_Assignment_: Look through the lines below for the word "duck", and copy every line that has it.

======== Records for this task ========

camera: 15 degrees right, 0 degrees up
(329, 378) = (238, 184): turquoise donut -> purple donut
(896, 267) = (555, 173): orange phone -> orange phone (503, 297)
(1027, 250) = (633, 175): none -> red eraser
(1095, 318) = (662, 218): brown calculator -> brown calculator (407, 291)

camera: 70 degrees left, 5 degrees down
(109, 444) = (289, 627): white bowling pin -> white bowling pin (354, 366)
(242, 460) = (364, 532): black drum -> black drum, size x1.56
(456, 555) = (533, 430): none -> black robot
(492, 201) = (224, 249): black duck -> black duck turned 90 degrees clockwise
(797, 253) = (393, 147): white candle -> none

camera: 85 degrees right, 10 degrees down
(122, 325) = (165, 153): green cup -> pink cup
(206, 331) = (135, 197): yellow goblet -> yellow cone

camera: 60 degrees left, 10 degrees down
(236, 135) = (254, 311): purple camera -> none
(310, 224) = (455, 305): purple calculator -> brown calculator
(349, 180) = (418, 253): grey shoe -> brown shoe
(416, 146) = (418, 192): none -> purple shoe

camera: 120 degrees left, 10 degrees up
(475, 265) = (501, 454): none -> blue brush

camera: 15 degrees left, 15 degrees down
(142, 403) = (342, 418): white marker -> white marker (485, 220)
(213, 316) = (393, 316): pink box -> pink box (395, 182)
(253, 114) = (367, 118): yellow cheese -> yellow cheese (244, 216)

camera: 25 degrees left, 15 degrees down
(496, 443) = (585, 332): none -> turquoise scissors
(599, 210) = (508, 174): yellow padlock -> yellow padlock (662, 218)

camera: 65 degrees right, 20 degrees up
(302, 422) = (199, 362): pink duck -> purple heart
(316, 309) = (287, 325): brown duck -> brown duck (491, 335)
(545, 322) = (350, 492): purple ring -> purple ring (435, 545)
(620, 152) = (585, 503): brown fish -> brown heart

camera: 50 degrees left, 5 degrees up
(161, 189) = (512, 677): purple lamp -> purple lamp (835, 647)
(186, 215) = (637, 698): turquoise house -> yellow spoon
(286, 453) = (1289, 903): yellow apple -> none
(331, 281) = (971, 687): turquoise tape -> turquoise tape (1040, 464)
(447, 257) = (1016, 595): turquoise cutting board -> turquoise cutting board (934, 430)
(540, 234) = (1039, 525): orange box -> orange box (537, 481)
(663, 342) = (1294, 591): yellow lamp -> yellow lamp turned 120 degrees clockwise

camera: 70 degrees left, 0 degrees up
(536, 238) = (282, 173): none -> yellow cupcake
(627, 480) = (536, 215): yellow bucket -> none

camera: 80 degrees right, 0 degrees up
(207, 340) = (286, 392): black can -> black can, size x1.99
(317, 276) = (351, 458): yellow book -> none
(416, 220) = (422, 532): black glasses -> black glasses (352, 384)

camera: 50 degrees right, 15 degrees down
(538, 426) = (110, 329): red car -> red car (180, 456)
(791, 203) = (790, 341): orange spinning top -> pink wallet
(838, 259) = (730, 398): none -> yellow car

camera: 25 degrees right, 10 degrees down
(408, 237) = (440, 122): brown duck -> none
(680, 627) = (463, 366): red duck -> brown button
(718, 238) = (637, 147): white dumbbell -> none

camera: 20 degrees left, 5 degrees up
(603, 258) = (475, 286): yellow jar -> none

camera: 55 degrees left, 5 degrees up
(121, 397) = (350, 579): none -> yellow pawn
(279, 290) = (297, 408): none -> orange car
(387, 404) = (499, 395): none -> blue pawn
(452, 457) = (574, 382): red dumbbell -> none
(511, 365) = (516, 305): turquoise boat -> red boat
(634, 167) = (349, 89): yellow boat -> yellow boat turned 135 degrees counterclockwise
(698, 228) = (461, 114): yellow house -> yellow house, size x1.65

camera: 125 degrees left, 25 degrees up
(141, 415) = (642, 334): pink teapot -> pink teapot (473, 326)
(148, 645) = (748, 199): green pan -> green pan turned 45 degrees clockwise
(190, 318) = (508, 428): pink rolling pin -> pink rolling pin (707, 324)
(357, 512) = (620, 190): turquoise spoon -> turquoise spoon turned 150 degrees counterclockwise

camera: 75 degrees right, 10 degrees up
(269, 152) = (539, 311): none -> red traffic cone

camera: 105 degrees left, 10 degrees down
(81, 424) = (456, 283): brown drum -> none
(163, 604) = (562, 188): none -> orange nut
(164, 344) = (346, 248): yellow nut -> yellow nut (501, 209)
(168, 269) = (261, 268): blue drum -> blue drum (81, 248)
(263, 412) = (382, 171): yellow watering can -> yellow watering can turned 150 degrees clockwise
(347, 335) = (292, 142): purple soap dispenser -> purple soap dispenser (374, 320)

========

_Response to this task_:
(492, 201) = (224, 249): black duck -> black duck turned 90 degrees clockwise
(302, 422) = (199, 362): pink duck -> purple heart
(316, 309) = (287, 325): brown duck -> brown duck (491, 335)
(408, 237) = (440, 122): brown duck -> none
(680, 627) = (463, 366): red duck -> brown button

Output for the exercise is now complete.